# [Task statement]
In the entries below, find the line with "brown mouse: [400,186,463,254]" and the line with "pink flashlight: [454,342,566,430]"; give again those lines and every line between them, exactly.

>>

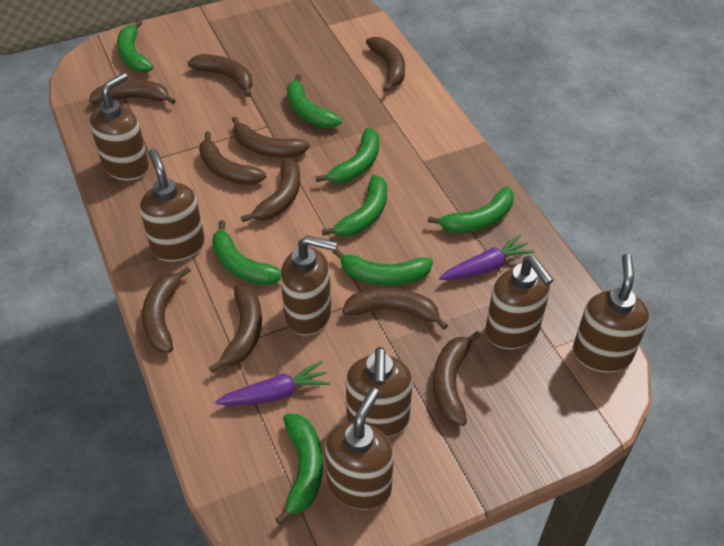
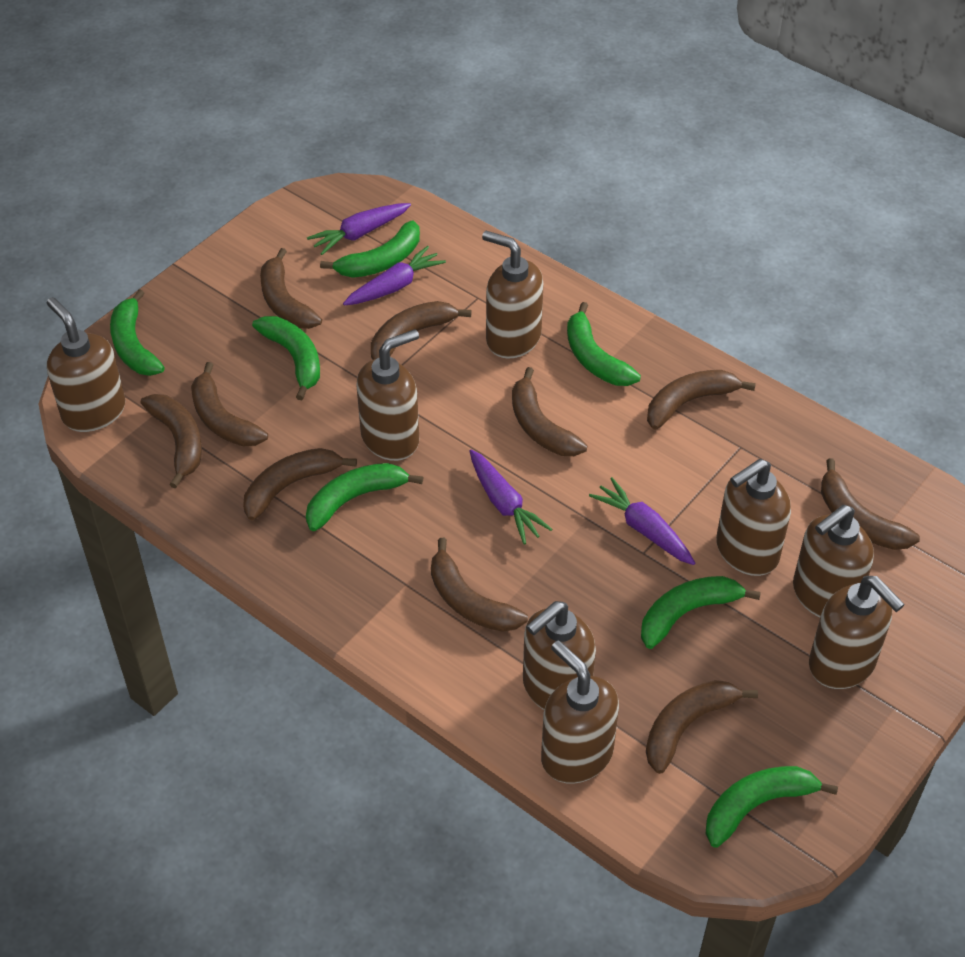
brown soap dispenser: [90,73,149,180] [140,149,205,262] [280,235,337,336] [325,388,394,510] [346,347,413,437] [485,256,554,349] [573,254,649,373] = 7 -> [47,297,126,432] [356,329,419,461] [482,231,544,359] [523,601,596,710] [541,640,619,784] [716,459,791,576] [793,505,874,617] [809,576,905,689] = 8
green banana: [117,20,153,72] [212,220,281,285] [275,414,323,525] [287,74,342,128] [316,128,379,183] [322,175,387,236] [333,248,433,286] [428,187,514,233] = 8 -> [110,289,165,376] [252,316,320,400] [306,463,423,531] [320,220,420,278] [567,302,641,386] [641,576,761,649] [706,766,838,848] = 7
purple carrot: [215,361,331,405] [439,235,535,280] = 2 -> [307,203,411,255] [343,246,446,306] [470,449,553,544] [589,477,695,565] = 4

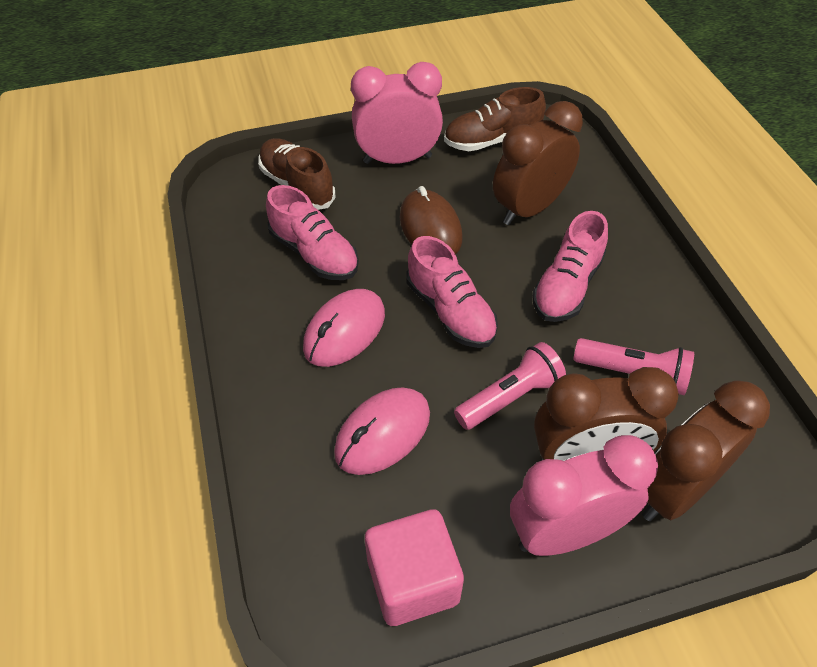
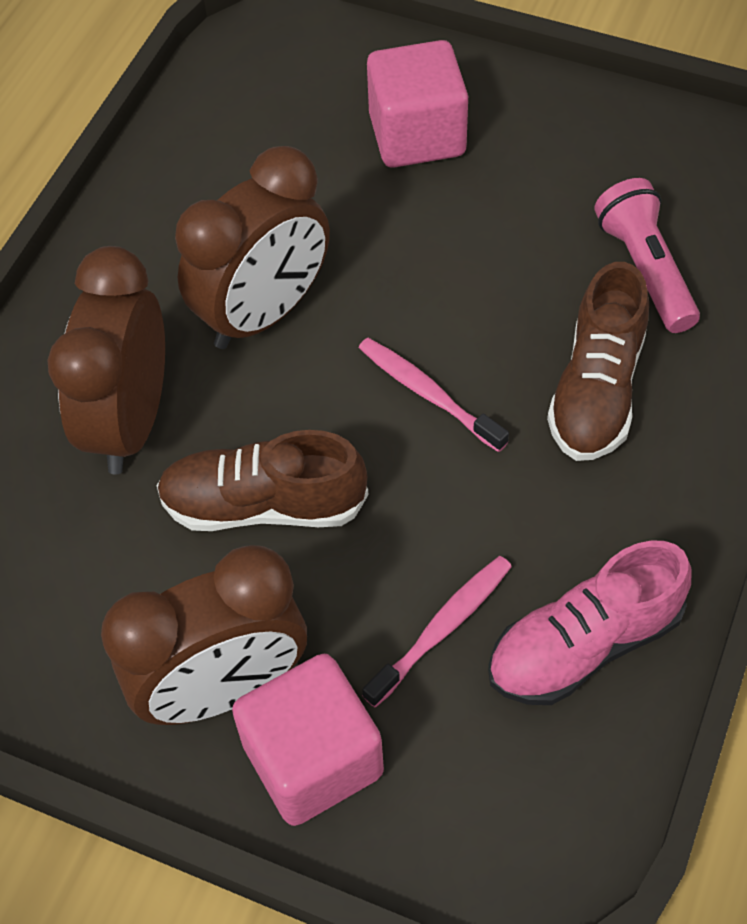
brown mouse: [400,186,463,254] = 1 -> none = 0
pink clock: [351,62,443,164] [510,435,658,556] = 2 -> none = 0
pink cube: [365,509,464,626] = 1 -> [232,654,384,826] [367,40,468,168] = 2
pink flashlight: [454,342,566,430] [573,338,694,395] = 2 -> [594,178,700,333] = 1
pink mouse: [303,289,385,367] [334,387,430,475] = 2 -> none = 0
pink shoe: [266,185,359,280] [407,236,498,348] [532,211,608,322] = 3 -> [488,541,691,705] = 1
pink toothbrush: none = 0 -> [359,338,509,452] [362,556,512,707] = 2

<<

# [Problem solution]
brown mouse: [400,186,463,254] = 1 -> none = 0
pink clock: [351,62,443,164] [510,435,658,556] = 2 -> none = 0
pink cube: [365,509,464,626] = 1 -> [232,654,384,826] [367,40,468,168] = 2
pink flashlight: [454,342,566,430] [573,338,694,395] = 2 -> [594,178,700,333] = 1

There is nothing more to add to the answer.